DATA PROVIDED.
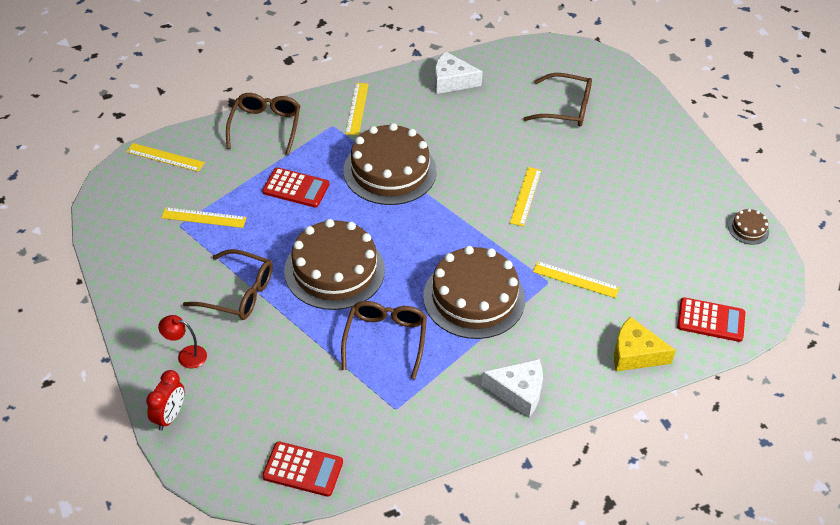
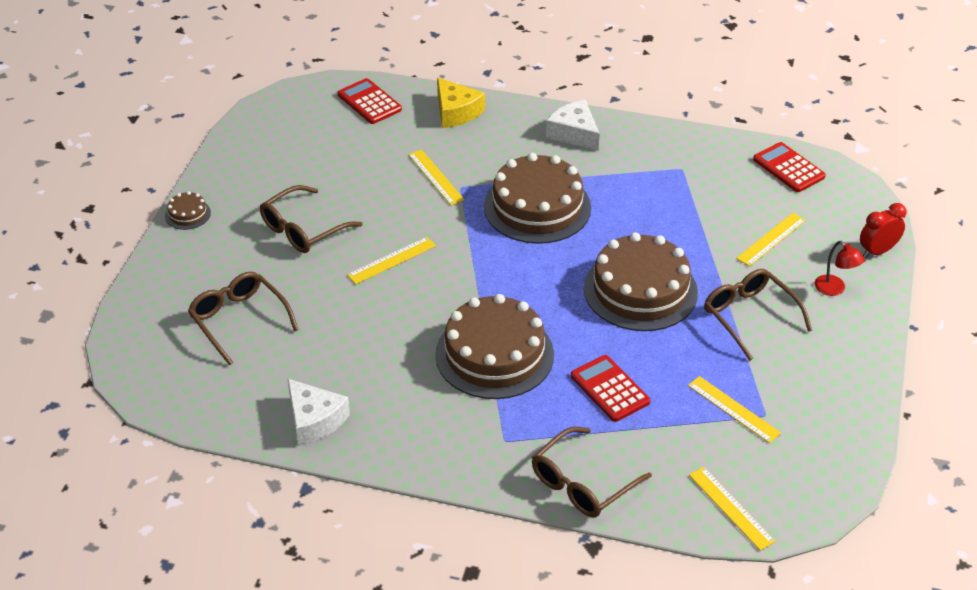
camera: 140 degrees left, 5 degrees down
brown glasses [341,301,427,380] -> brown glasses moved to [260,185,363,253]
yellow ruler [345,83,369,135] -> yellow ruler moved to [736,213,806,267]
brown cake [728,208,769,245] -> brown cake moved to [165,191,211,230]

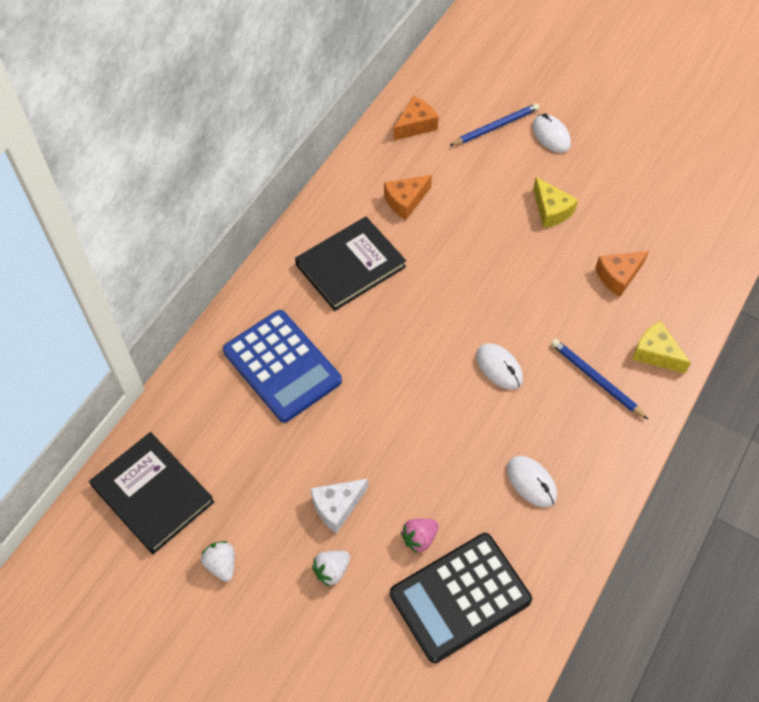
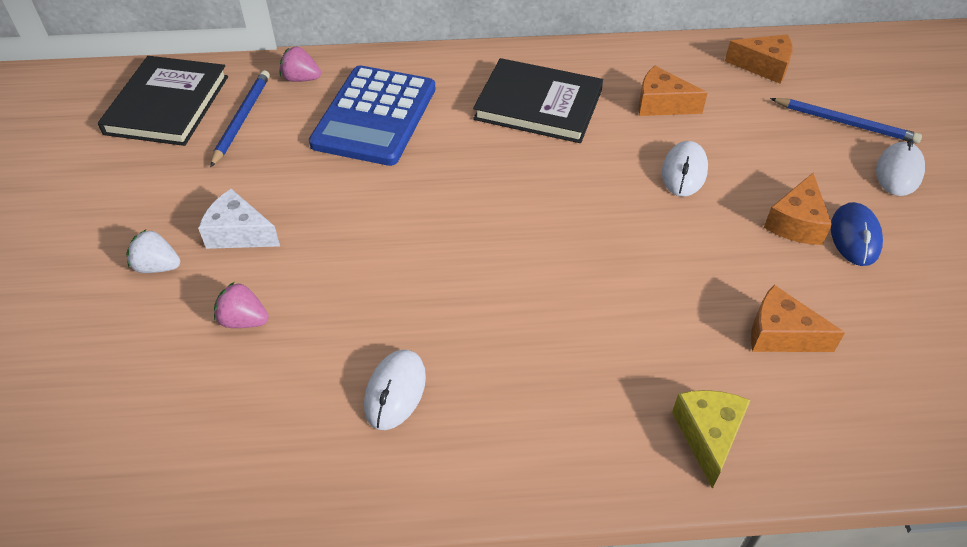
camera: 55 degrees right, 10 degrees down
white strawberry [201,541,235,581] -> none
black calculator [390,533,532,663] -> none
white mouse [476,343,523,390] -> white mouse moved to [662,141,708,197]
yellow cheese [533,177,578,228] -> orange cheese [764,173,832,245]
blue pencil [551,339,648,419] -> blue pencil moved to [210,70,270,168]
none -> pink strawberry [280,46,321,82]
none -> blue mouse [831,202,883,266]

REQUIRED WORK. Retype each line of the records exactly as it reads; no pictures belong in the copy.

SOLUTION TO THE PROBLEM.
camera: 140 degrees left, 5 degrees down
brown glasses [341,301,427,380] -> brown glasses moved to [260,185,363,253]
yellow ruler [345,83,369,135] -> yellow ruler moved to [736,213,806,267]
brown cake [728,208,769,245] -> brown cake moved to [165,191,211,230]

camera: 55 degrees right, 10 degrees down
white strawberry [201,541,235,581] -> none
black calculator [390,533,532,663] -> none
white mouse [476,343,523,390] -> white mouse moved to [662,141,708,197]
yellow cheese [533,177,578,228] -> orange cheese [764,173,832,245]
blue pencil [551,339,648,419] -> blue pencil moved to [210,70,270,168]
none -> pink strawberry [280,46,321,82]
none -> blue mouse [831,202,883,266]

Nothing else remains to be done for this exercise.